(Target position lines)
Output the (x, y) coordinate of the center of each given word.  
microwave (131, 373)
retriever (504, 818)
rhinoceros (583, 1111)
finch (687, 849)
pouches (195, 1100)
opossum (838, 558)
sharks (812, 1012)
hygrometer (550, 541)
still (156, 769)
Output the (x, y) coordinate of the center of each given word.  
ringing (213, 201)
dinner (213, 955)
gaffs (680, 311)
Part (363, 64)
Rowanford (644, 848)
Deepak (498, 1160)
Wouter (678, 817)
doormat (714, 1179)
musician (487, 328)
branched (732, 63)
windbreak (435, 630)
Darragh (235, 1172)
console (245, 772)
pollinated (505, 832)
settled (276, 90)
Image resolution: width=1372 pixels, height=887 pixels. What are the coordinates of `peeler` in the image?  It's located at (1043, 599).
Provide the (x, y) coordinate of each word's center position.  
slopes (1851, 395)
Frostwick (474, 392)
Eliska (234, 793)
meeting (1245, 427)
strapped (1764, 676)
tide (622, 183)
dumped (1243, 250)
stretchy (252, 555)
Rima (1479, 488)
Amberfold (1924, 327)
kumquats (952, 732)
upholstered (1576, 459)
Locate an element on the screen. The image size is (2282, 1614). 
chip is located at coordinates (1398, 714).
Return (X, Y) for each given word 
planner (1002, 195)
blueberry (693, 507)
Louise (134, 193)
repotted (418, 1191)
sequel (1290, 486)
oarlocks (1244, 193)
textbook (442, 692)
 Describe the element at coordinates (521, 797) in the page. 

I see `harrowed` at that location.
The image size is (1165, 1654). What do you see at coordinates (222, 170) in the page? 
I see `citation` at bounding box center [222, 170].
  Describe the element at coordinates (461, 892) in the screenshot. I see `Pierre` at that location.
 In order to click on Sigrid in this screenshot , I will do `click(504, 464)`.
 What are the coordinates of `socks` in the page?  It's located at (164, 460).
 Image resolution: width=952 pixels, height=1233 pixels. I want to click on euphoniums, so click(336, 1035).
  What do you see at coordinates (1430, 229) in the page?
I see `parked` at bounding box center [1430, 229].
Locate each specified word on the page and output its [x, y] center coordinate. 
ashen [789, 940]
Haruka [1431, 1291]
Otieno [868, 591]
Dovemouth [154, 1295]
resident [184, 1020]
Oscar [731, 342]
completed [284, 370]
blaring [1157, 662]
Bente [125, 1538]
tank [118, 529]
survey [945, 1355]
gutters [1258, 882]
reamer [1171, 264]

WHAT YOU SHOULD DO. Arrange the lines above as a numbered list, dropping any blank lines.

SOLUTION TO THE EXERCISE.
1. Output the (x, y) coordinate of the center of each given word.  
2. microwave (131, 373)
3. retriever (504, 818)
4. rhinoceros (583, 1111)
5. finch (687, 849)
6. pouches (195, 1100)
7. opossum (838, 558)
8. sharks (812, 1012)
9. hygrometer (550, 541)
10. still (156, 769)
11. Output the (x, y) coordinate of the center of each given word.  
12. ringing (213, 201)
13. dinner (213, 955)
14. gaffs (680, 311)
15. Part (363, 64)
16. Rowanford (644, 848)
17. Deepak (498, 1160)
18. Wouter (678, 817)
19. doormat (714, 1179)
20. musician (487, 328)
21. branched (732, 63)
22. windbreak (435, 630)
23. Darragh (235, 1172)
24. console (245, 772)
25. pollinated (505, 832)
26. settled (276, 90)
27. Image resolution: width=1372 pixels, height=887 pixels. What are the coordinates of `peeler` in the image?  It's located at (1043, 599).
28. Provide the (x, y) coordinate of each word's center position.  
29. slopes (1851, 395)
30. Frostwick (474, 392)
31. Eliska (234, 793)
32. meeting (1245, 427)
33. strapped (1764, 676)
34. tide (622, 183)
35. dumped (1243, 250)
36. stretchy (252, 555)
37. Rima (1479, 488)
38. Amberfold (1924, 327)
39. kumquats (952, 732)
40. upholstered (1576, 459)
41. Locate an element on the screen. The image size is (2282, 1614). 
42. chip is located at coordinates (1398, 714).
43. Return (X, Y) for each given word 
44. planner (1002, 195)
45. blueberry (693, 507)
46. Louise (134, 193)
47. repotted (418, 1191)
48. sequel (1290, 486)
49. oarlocks (1244, 193)
50. textbook (442, 692)
51.  Describe the element at coordinates (521, 797) in the page. 
52. I see `harrowed` at that location.
53. The image size is (1165, 1654). What do you see at coordinates (222, 170) in the page? 
54. I see `citation` at bounding box center [222, 170].
55.   Describe the element at coordinates (461, 892) in the screenshot. I see `Pierre` at that location.
56.  In order to click on Sigrid in this screenshot , I will do `click(504, 464)`.
57.  What are the coordinates of `socks` in the page?  It's located at (164, 460).
58.  Image resolution: width=952 pixels, height=1233 pixels. I want to click on euphoniums, so click(336, 1035).
59.   What do you see at coordinates (1430, 229) in the page?
60. I see `parked` at bounding box center [1430, 229].
61. Locate each specified word on the page and output its [x, y] center coordinate. 
62. ashen [789, 940]
63. Haruka [1431, 1291]
64. Otieno [868, 591]
65. Dovemouth [154, 1295]
66. resident [184, 1020]
67. Oscar [731, 342]
68. completed [284, 370]
69. blaring [1157, 662]
70. Bente [125, 1538]
71. tank [118, 529]
72. survey [945, 1355]
73. gutters [1258, 882]
74. reamer [1171, 264]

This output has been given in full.